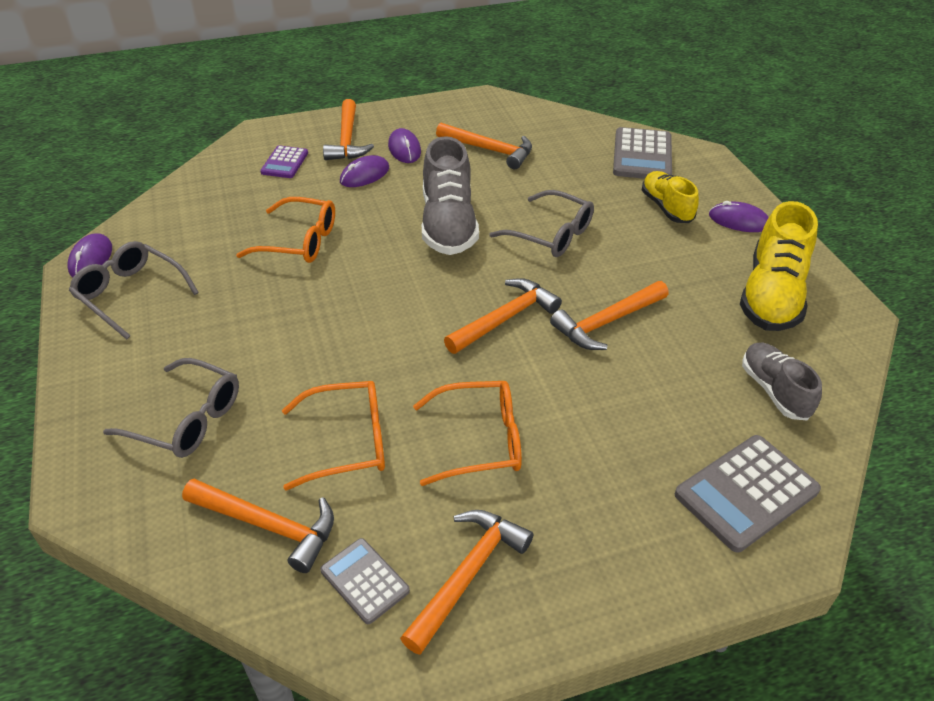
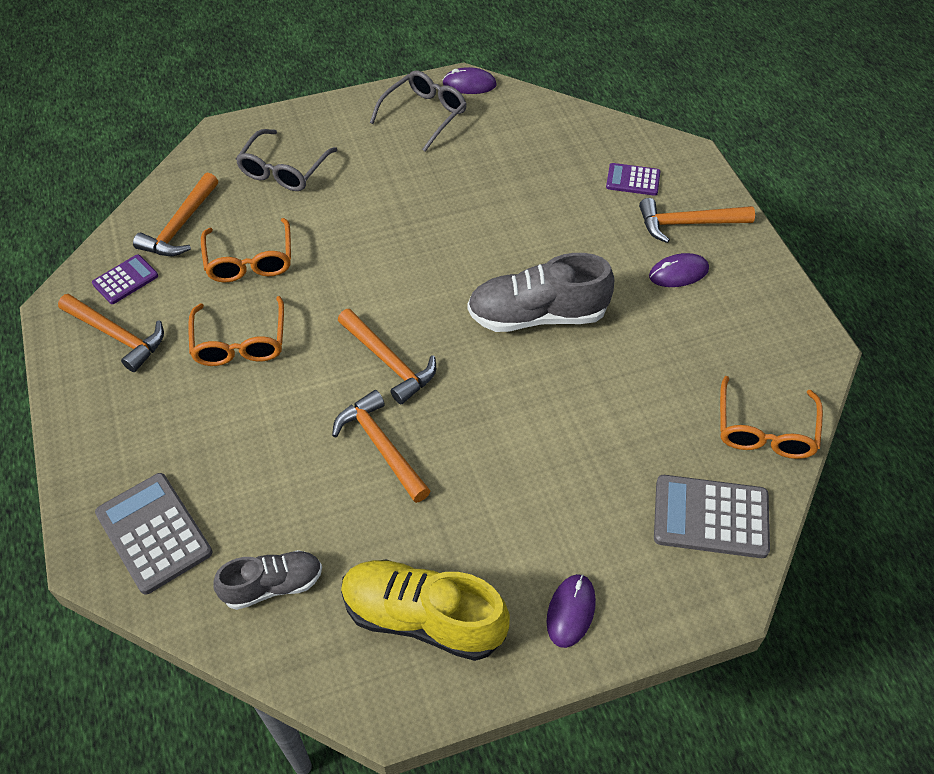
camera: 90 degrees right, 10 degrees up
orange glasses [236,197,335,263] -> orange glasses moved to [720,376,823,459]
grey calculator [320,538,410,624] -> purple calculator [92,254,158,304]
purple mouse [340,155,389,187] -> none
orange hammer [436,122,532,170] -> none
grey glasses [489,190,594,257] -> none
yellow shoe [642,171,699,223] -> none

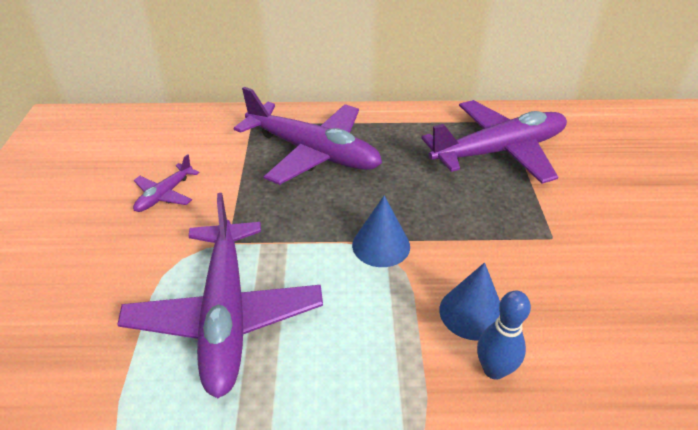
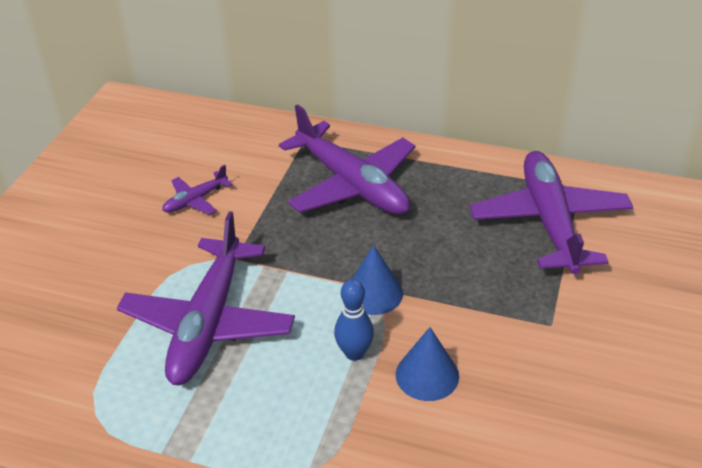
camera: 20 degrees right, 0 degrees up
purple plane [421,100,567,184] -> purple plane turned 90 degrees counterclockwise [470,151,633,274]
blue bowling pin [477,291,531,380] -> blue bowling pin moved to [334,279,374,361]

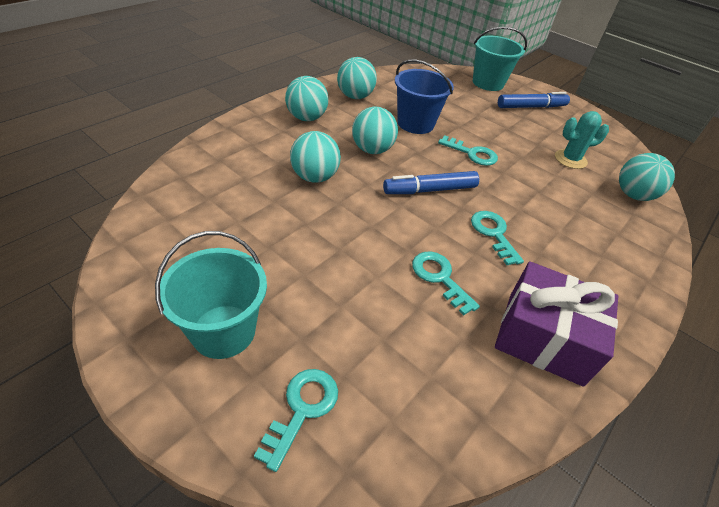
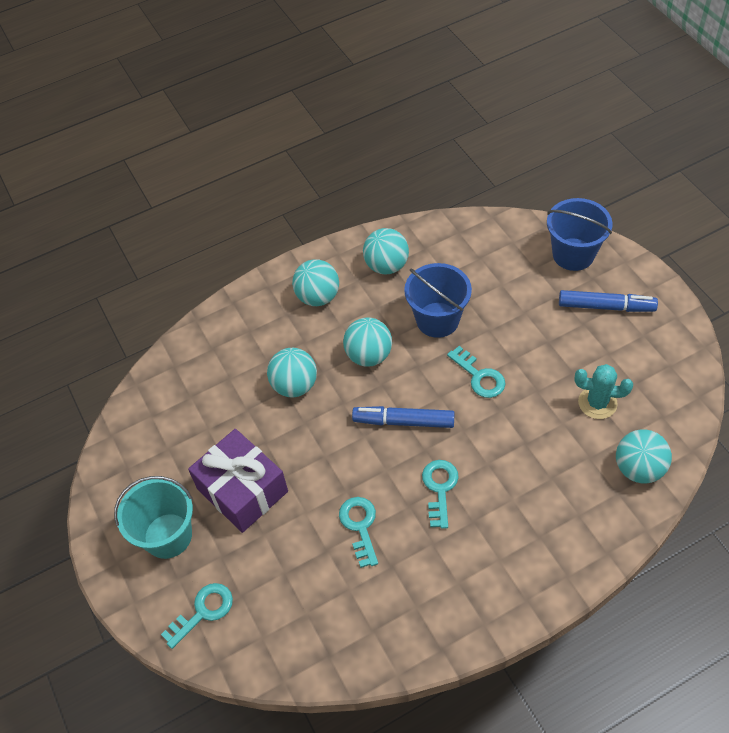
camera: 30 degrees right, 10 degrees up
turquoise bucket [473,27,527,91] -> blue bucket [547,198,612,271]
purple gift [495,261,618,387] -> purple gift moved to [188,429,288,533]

------------------------------------

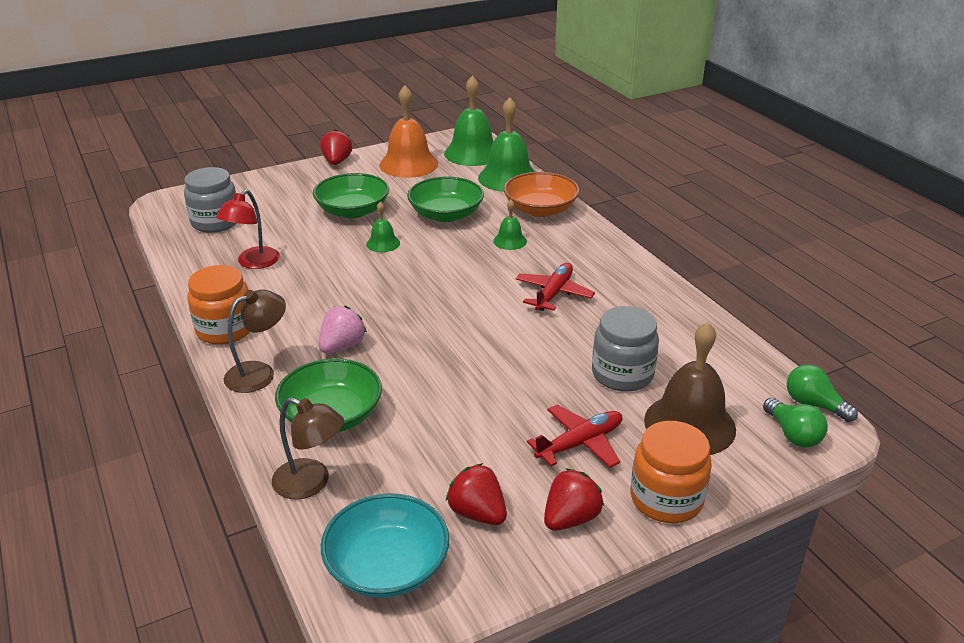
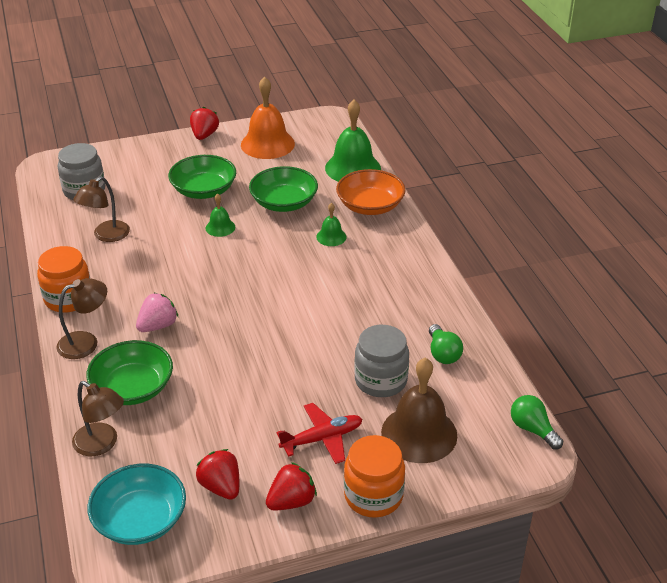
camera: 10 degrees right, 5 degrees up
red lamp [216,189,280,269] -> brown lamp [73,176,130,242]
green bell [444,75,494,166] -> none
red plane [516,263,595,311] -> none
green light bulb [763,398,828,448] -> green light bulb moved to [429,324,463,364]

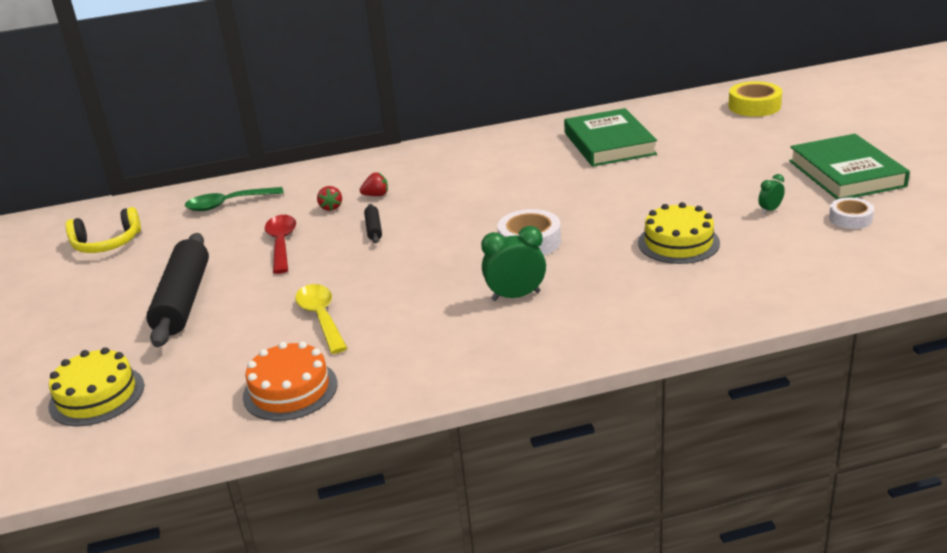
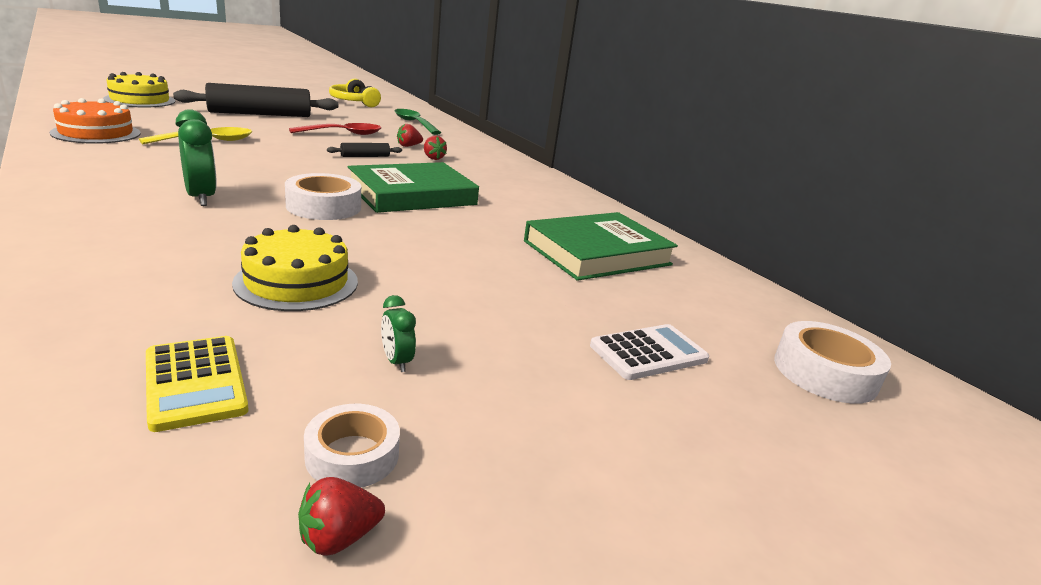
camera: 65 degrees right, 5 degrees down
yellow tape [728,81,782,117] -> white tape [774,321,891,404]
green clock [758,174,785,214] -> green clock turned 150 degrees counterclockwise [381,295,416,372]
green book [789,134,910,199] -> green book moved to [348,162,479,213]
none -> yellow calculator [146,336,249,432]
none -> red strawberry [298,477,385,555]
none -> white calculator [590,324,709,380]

------------------------------------

● **ABOUT THIS TASK**: The copy should hold only the lines from the one with "camera: 90 degrees right, 10 degrees up" through the one with "purple gift [495,261,618,387]", exactly as they stand above. Leave out the pictures.

● **YOUR SOLUTION**:
camera: 90 degrees right, 10 degrees up
orange glasses [236,197,335,263] -> orange glasses moved to [720,376,823,459]
grey calculator [320,538,410,624] -> purple calculator [92,254,158,304]
purple mouse [340,155,389,187] -> none
orange hammer [436,122,532,170] -> none
grey glasses [489,190,594,257] -> none
yellow shoe [642,171,699,223] -> none

camera: 20 degrees right, 0 degrees up
purple plane [421,100,567,184] -> purple plane turned 90 degrees counterclockwise [470,151,633,274]
blue bowling pin [477,291,531,380] -> blue bowling pin moved to [334,279,374,361]

camera: 30 degrees right, 10 degrees up
turquoise bucket [473,27,527,91] -> blue bucket [547,198,612,271]
purple gift [495,261,618,387] -> purple gift moved to [188,429,288,533]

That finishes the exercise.